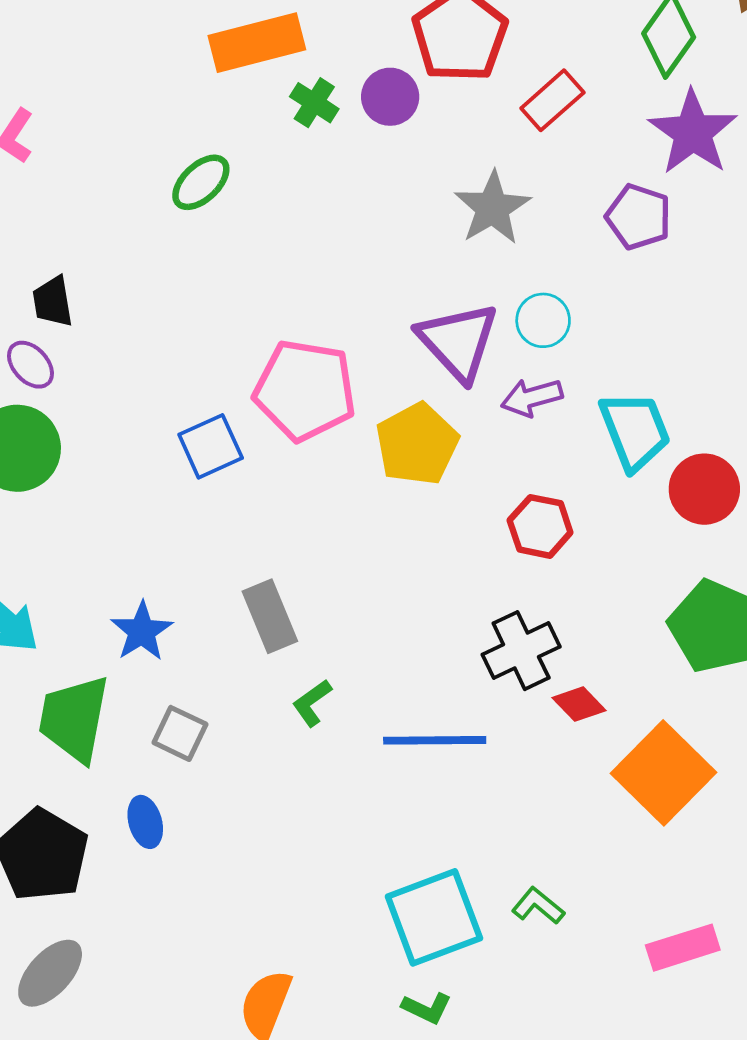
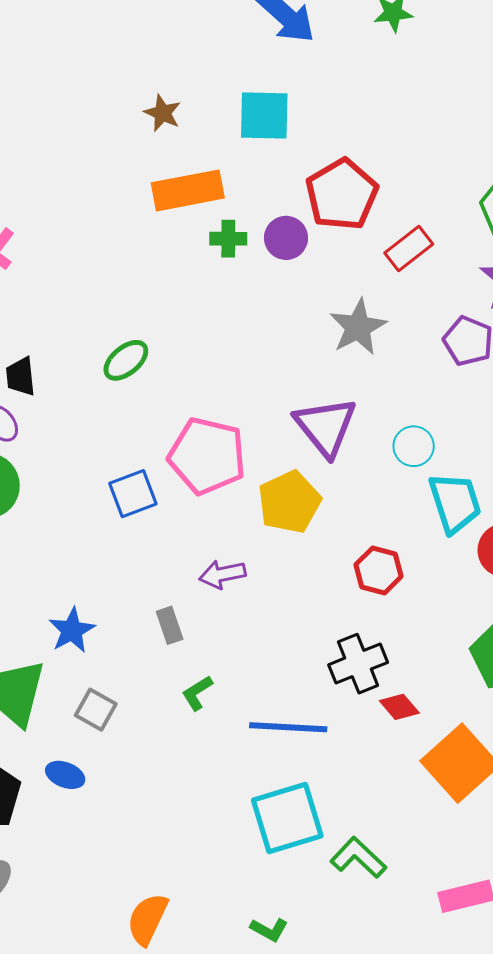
green cross: (314, 103) -> (228, 239), turned -36
green ellipse: (201, 182) -> (126, 360), moved
cyan circle: (543, 320) -> (414, 446), moved
purple arrow: (532, 397) -> (222, 574), moved
gray rectangle: (270, 616) -> (170, 625), size x0.7
blue ellipse: (145, 822) -> (65, 775), turned -57
green L-shape: (538, 906) -> (358, 858), size x1.4
cyan square: (434, 917) -> (287, 818), moved

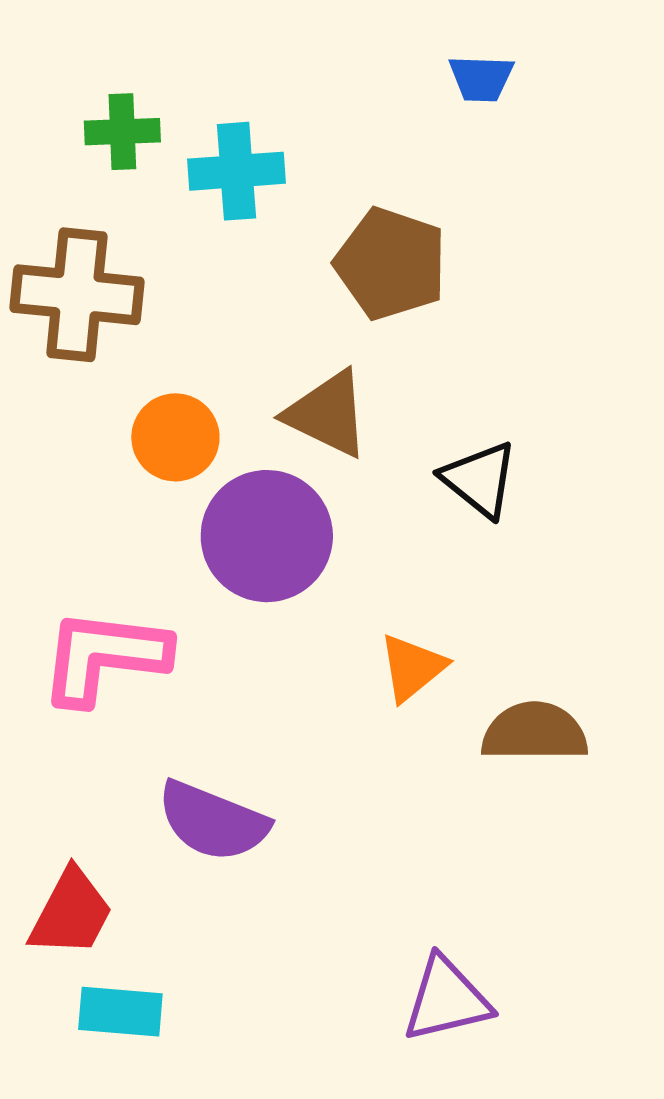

> [GOAL OF THE EXERCISE] The lines to return are those in the records above that hold the word "ellipse".

> [ANSWER SECTION]
green ellipse: (201, 182) -> (126, 360), moved
blue ellipse: (145, 822) -> (65, 775), turned -57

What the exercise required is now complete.